THE PROBLEM ▸ In the entries below, locate the line with "green brick D2:E2", then give again that line and all lines after it, exactly, with pictures omitted.

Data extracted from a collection
--
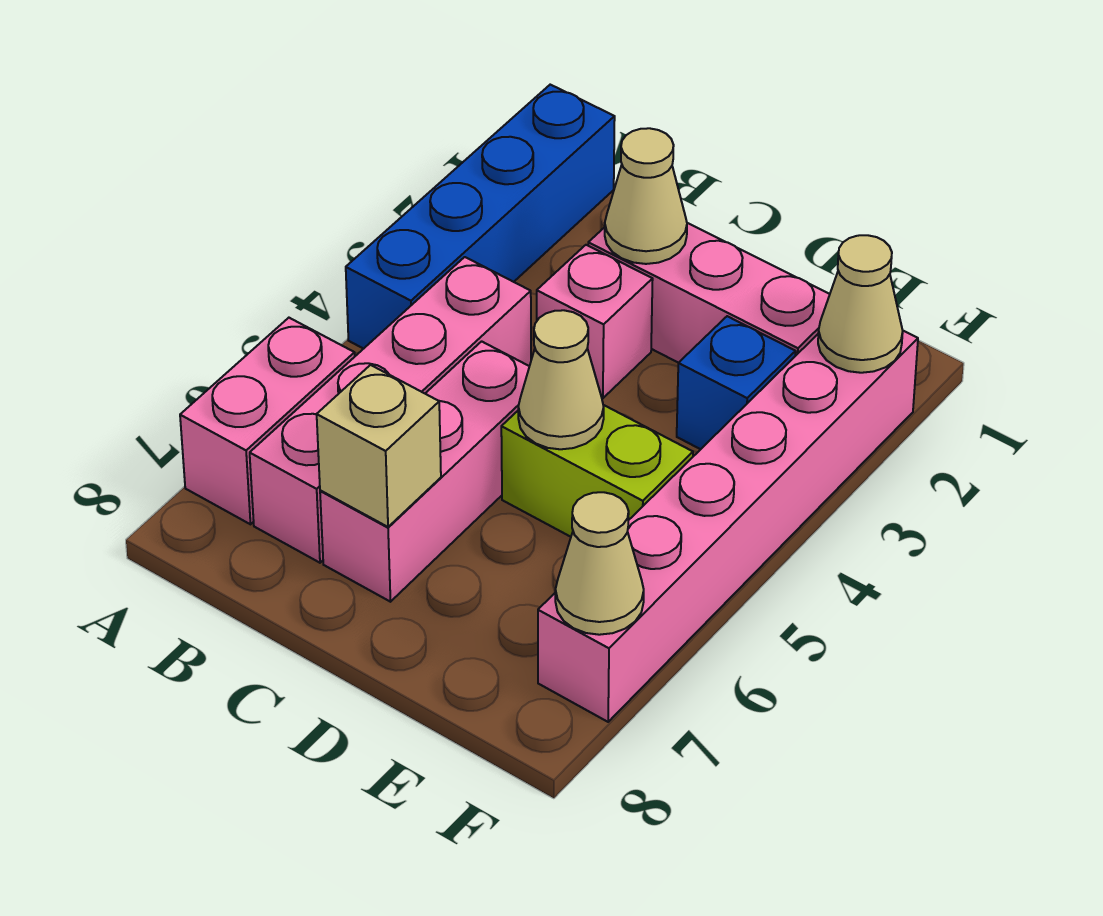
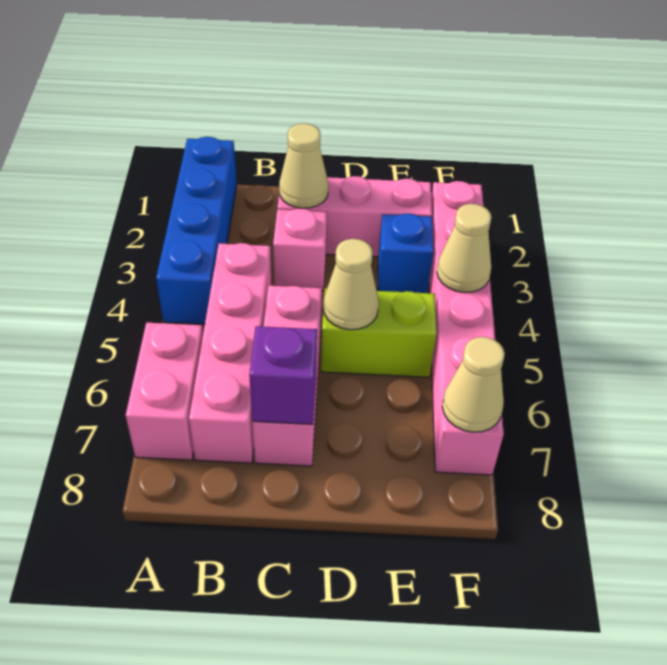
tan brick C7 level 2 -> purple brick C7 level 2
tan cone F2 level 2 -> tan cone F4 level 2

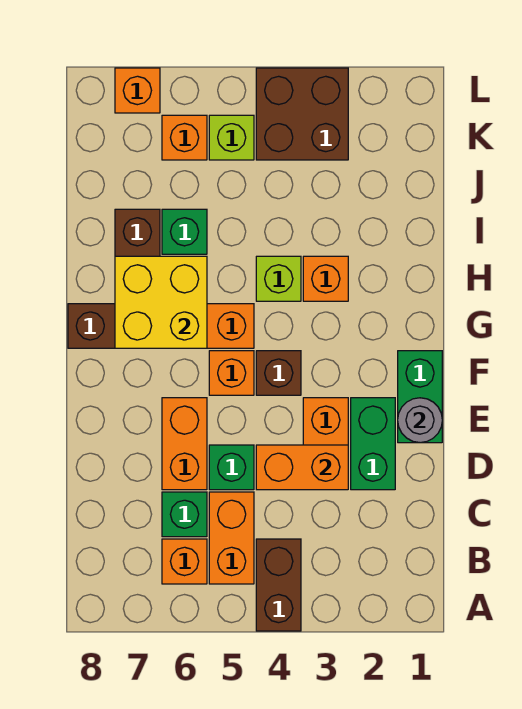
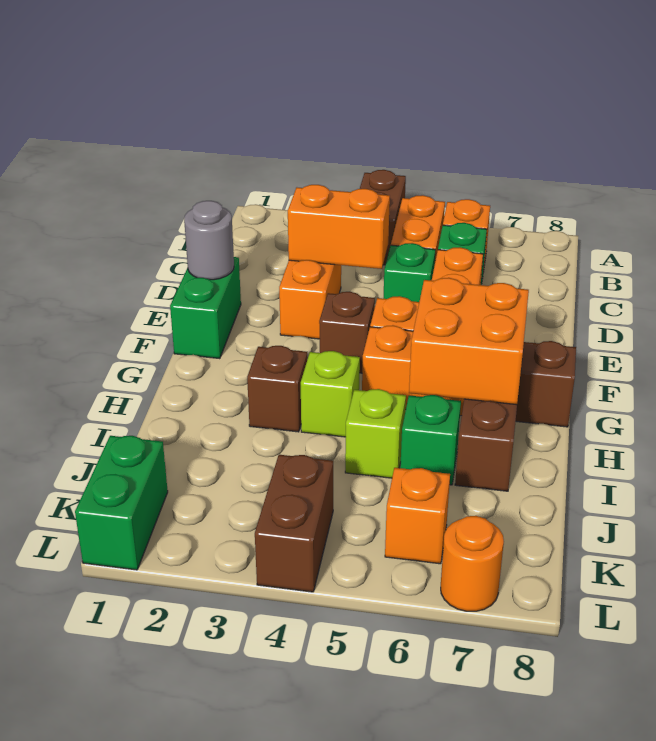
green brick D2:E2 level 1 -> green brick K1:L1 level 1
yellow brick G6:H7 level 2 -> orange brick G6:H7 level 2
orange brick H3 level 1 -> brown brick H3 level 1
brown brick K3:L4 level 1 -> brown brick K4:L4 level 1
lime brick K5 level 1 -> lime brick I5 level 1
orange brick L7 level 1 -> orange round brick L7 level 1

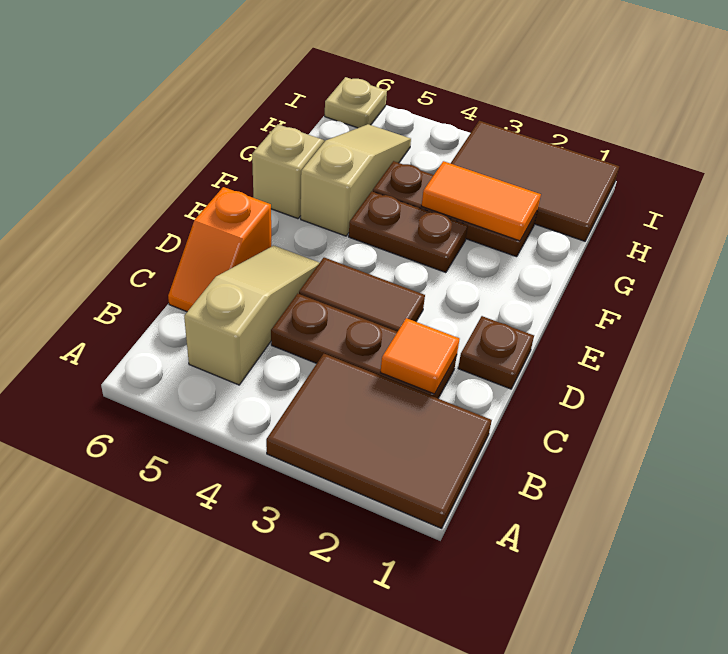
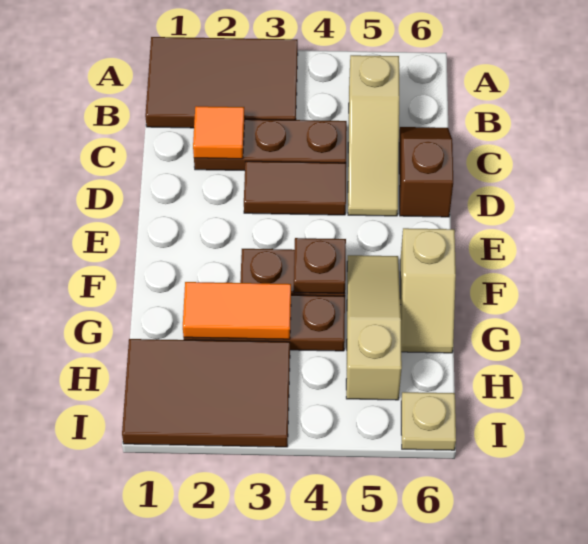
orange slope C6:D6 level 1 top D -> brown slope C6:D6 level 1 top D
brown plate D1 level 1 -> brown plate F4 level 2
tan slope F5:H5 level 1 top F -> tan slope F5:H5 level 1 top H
--
SOLVED EXERCISE ▸
green brick D2:E2 level 1 -> green brick K1:L1 level 1
yellow brick G6:H7 level 2 -> orange brick G6:H7 level 2
orange brick H3 level 1 -> brown brick H3 level 1
brown brick K3:L4 level 1 -> brown brick K4:L4 level 1
lime brick K5 level 1 -> lime brick I5 level 1
orange brick L7 level 1 -> orange round brick L7 level 1

orange slope C6:D6 level 1 top D -> brown slope C6:D6 level 1 top D
brown plate D1 level 1 -> brown plate F4 level 2
tan slope F5:H5 level 1 top F -> tan slope F5:H5 level 1 top H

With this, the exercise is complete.